┌─ Supplied information
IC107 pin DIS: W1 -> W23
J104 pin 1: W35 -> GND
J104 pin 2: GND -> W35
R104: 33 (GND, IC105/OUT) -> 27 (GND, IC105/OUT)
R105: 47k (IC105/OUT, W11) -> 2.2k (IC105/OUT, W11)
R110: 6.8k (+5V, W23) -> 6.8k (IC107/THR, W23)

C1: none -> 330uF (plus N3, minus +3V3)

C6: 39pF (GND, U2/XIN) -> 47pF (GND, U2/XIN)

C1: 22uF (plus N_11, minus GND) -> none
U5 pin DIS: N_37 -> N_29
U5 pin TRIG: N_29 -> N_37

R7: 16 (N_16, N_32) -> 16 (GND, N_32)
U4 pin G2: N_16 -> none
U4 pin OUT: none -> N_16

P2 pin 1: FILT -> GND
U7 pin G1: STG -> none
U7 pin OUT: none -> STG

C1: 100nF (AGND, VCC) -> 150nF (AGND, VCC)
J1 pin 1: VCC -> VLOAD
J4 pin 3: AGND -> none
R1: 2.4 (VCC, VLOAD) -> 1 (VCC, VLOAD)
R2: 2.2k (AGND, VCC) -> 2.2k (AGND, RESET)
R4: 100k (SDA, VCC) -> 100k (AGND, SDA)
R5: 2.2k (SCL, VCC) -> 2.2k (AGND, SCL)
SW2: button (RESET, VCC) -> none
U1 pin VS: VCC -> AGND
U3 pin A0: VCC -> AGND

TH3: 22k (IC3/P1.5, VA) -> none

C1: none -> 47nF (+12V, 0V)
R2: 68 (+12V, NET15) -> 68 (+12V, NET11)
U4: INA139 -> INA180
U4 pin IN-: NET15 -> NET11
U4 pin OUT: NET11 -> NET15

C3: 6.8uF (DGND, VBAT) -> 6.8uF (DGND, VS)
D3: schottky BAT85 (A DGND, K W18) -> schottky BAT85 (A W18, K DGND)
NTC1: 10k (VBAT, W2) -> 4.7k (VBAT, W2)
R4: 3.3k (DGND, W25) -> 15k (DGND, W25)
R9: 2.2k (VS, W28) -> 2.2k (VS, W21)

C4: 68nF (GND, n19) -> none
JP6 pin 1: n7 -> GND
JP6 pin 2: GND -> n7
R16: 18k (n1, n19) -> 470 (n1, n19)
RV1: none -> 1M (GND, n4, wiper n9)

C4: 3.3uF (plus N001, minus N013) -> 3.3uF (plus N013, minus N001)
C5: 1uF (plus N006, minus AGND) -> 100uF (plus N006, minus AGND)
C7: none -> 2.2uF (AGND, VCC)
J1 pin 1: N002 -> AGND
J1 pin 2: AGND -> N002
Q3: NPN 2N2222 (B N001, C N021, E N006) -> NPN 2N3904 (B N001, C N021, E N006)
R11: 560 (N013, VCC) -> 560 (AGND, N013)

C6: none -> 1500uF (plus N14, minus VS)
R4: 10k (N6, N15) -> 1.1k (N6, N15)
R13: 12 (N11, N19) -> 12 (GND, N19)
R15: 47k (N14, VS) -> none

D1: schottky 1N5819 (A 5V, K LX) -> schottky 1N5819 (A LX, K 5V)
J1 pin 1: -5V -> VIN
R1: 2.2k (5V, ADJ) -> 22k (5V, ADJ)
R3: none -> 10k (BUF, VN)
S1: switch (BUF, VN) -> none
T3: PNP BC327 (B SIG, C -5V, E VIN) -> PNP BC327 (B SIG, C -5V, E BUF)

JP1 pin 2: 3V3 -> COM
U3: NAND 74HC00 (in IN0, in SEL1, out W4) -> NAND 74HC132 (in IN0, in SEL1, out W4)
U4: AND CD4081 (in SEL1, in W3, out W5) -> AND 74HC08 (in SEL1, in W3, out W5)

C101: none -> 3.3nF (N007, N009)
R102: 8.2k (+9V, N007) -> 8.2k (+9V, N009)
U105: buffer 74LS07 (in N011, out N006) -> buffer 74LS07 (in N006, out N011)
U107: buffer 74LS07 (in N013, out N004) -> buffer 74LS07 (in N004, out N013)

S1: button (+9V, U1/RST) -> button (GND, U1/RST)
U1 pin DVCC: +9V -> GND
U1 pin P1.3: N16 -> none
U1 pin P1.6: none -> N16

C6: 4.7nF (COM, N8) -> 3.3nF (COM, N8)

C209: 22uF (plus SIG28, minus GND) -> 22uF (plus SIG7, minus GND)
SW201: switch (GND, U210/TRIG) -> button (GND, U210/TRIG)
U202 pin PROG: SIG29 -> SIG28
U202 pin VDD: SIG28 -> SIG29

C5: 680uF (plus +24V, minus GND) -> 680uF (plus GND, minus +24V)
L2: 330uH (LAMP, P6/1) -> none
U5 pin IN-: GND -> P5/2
└─
### Activity
From the data above, output exactly the lines between the one containing "C1: none -> 330uF (plus N3, minus +3V3)" and the one containing "C3: 6.8uF (DGND, VBAT) -> 6.8uF (DGND, VS)", counting both of them.

### Response
C1: none -> 330uF (plus N3, minus +3V3)

C6: 39pF (GND, U2/XIN) -> 47pF (GND, U2/XIN)

C1: 22uF (plus N_11, minus GND) -> none
U5 pin DIS: N_37 -> N_29
U5 pin TRIG: N_29 -> N_37

R7: 16 (N_16, N_32) -> 16 (GND, N_32)
U4 pin G2: N_16 -> none
U4 pin OUT: none -> N_16

P2 pin 1: FILT -> GND
U7 pin G1: STG -> none
U7 pin OUT: none -> STG

C1: 100nF (AGND, VCC) -> 150nF (AGND, VCC)
J1 pin 1: VCC -> VLOAD
J4 pin 3: AGND -> none
R1: 2.4 (VCC, VLOAD) -> 1 (VCC, VLOAD)
R2: 2.2k (AGND, VCC) -> 2.2k (AGND, RESET)
R4: 100k (SDA, VCC) -> 100k (AGND, SDA)
R5: 2.2k (SCL, VCC) -> 2.2k (AGND, SCL)
SW2: button (RESET, VCC) -> none
U1 pin VS: VCC -> AGND
U3 pin A0: VCC -> AGND

TH3: 22k (IC3/P1.5, VA) -> none

C1: none -> 47nF (+12V, 0V)
R2: 68 (+12V, NET15) -> 68 (+12V, NET11)
U4: INA139 -> INA180
U4 pin IN-: NET15 -> NET11
U4 pin OUT: NET11 -> NET15

C3: 6.8uF (DGND, VBAT) -> 6.8uF (DGND, VS)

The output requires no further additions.